(Records from a data collection)
■ ■ ■ ■ ■

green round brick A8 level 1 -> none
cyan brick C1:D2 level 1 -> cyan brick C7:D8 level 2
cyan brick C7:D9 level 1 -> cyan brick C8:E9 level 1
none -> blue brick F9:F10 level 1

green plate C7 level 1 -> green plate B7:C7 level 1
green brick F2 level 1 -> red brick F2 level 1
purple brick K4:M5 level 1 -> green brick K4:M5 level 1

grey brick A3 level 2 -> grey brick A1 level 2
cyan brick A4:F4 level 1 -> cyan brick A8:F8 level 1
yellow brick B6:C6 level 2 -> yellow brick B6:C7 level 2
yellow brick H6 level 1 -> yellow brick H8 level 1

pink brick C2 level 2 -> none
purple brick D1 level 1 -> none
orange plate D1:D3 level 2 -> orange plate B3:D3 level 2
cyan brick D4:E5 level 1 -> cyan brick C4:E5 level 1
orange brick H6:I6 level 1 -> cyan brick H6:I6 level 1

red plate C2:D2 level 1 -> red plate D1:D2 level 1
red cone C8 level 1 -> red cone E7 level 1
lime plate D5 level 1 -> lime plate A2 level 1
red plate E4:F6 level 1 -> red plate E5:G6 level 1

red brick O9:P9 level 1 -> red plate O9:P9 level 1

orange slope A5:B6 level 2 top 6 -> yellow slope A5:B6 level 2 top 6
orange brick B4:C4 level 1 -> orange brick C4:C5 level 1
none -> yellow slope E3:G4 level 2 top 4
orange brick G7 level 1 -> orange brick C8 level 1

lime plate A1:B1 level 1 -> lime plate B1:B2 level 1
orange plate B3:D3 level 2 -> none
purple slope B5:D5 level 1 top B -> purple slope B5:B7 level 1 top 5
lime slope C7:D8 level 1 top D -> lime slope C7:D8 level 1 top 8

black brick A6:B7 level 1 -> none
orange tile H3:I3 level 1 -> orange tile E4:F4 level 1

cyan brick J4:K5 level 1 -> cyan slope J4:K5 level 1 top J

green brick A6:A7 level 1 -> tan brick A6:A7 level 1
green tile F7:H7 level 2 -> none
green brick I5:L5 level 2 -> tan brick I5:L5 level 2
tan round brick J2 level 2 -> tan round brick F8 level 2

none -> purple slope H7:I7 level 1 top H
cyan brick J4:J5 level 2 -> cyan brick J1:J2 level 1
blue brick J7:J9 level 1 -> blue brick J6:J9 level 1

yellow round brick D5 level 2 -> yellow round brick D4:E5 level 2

■ ■ ■ ■ ■

WHAT THE EXERCISE ASKS
From the data above, give every line again exactly as it appears.

REPLY TO THE EXERCISE
green round brick A8 level 1 -> none
cyan brick C1:D2 level 1 -> cyan brick C7:D8 level 2
cyan brick C7:D9 level 1 -> cyan brick C8:E9 level 1
none -> blue brick F9:F10 level 1

green plate C7 level 1 -> green plate B7:C7 level 1
green brick F2 level 1 -> red brick F2 level 1
purple brick K4:M5 level 1 -> green brick K4:M5 level 1

grey brick A3 level 2 -> grey brick A1 level 2
cyan brick A4:F4 level 1 -> cyan brick A8:F8 level 1
yellow brick B6:C6 level 2 -> yellow brick B6:C7 level 2
yellow brick H6 level 1 -> yellow brick H8 level 1

pink brick C2 level 2 -> none
purple brick D1 level 1 -> none
orange plate D1:D3 level 2 -> orange plate B3:D3 level 2
cyan brick D4:E5 level 1 -> cyan brick C4:E5 level 1
orange brick H6:I6 level 1 -> cyan brick H6:I6 level 1

red plate C2:D2 level 1 -> red plate D1:D2 level 1
red cone C8 level 1 -> red cone E7 level 1
lime plate D5 level 1 -> lime plate A2 level 1
red plate E4:F6 level 1 -> red plate E5:G6 level 1

red brick O9:P9 level 1 -> red plate O9:P9 level 1

orange slope A5:B6 level 2 top 6 -> yellow slope A5:B6 level 2 top 6
orange brick B4:C4 level 1 -> orange brick C4:C5 level 1
none -> yellow slope E3:G4 level 2 top 4
orange brick G7 level 1 -> orange brick C8 level 1

lime plate A1:B1 level 1 -> lime plate B1:B2 level 1
orange plate B3:D3 level 2 -> none
purple slope B5:D5 level 1 top B -> purple slope B5:B7 level 1 top 5
lime slope C7:D8 level 1 top D -> lime slope C7:D8 level 1 top 8

black brick A6:B7 level 1 -> none
orange tile H3:I3 level 1 -> orange tile E4:F4 level 1

cyan brick J4:K5 level 1 -> cyan slope J4:K5 level 1 top J

green brick A6:A7 level 1 -> tan brick A6:A7 level 1
green tile F7:H7 level 2 -> none
green brick I5:L5 level 2 -> tan brick I5:L5 level 2
tan round brick J2 level 2 -> tan round brick F8 level 2

none -> purple slope H7:I7 level 1 top H
cyan brick J4:J5 level 2 -> cyan brick J1:J2 level 1
blue brick J7:J9 level 1 -> blue brick J6:J9 level 1

yellow round brick D5 level 2 -> yellow round brick D4:E5 level 2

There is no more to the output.